**DATA FOR PROCESSING:**
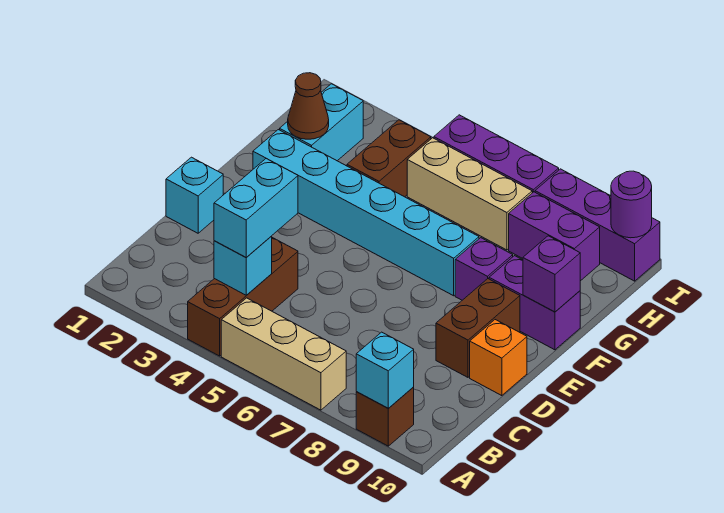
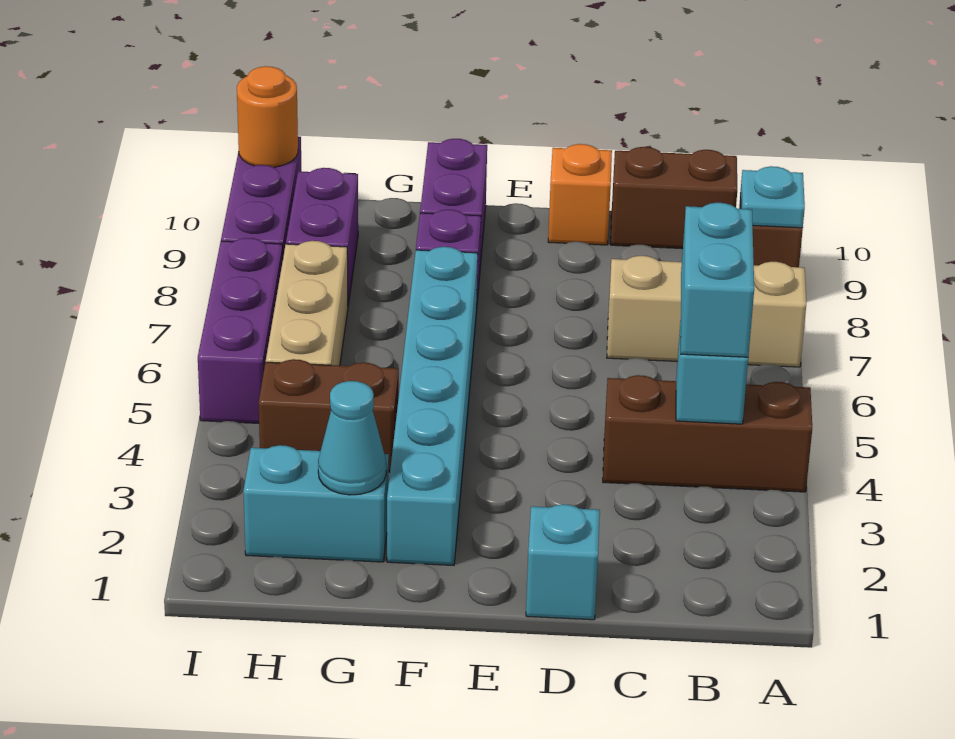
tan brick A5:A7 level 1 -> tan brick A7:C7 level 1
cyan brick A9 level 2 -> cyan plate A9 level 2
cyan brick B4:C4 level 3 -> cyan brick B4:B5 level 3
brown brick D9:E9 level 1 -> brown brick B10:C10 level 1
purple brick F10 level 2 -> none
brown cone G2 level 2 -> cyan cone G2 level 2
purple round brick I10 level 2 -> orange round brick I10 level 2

==

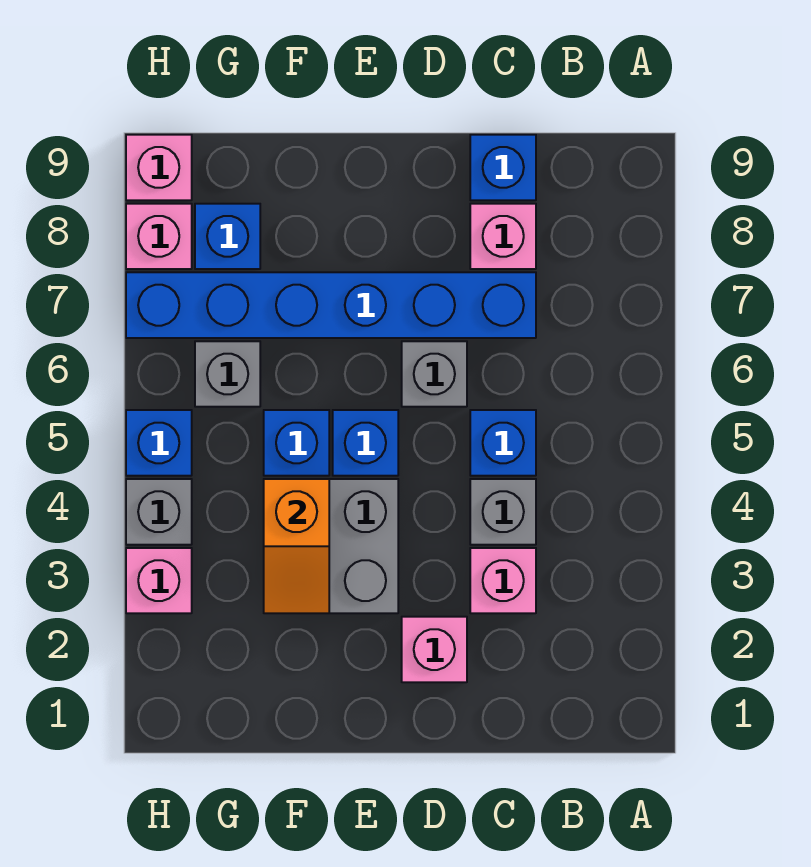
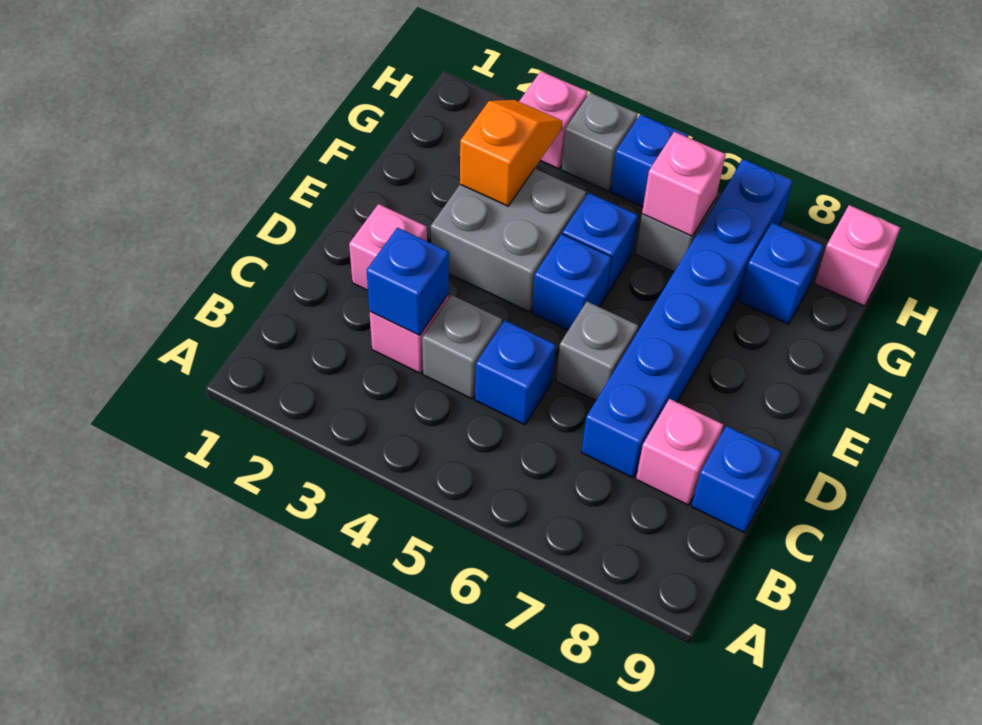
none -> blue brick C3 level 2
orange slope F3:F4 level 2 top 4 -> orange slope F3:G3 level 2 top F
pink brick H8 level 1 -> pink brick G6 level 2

**THE PROBLEM:**
Of the lines above, retype only those from the line containing "brown brick D9:E9" through the line containing "purple round brick", including both, exactly.

**YOUR SOLUTION:**
brown brick D9:E9 level 1 -> brown brick B10:C10 level 1
purple brick F10 level 2 -> none
brown cone G2 level 2 -> cyan cone G2 level 2
purple round brick I10 level 2 -> orange round brick I10 level 2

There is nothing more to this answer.